From the first line to the last, transcribe the data exactly and skip the pictures.

### Scene difference descriptions
%%
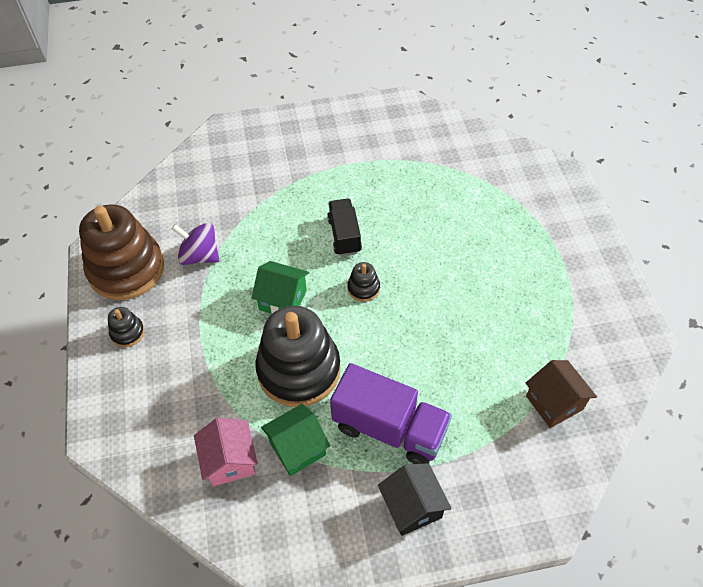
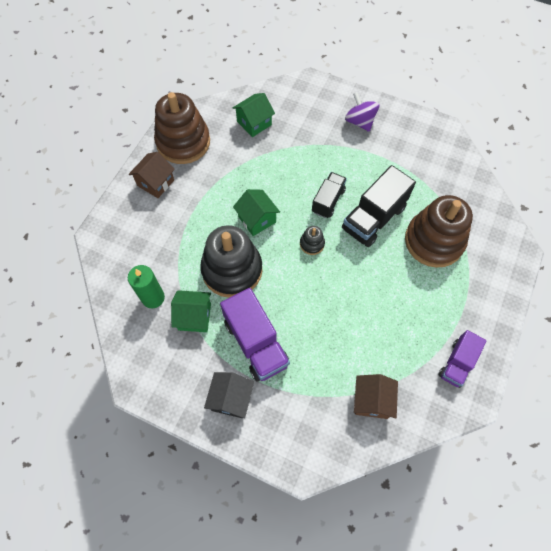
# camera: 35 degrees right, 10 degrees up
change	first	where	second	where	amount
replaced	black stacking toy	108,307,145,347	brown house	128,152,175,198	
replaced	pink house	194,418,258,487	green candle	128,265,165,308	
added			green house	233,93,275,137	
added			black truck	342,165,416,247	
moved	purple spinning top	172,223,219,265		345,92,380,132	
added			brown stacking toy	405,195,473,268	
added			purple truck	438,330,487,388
%%
### Exercise solution
# camera: 35 degrees right, 10 degrees up
change	first	where	second	where	amount
replaced	black stacking toy	108,307,145,347	brown house	128,152,175,198	
replaced	pink house	194,418,258,487	green candle	128,265,165,308	
added			green house	233,93,275,137	
added			black truck	342,165,416,247	
moved	purple spinning top	172,223,219,265		345,92,380,132	
added			brown stacking toy	405,195,473,268	
added			purple truck	438,330,487,388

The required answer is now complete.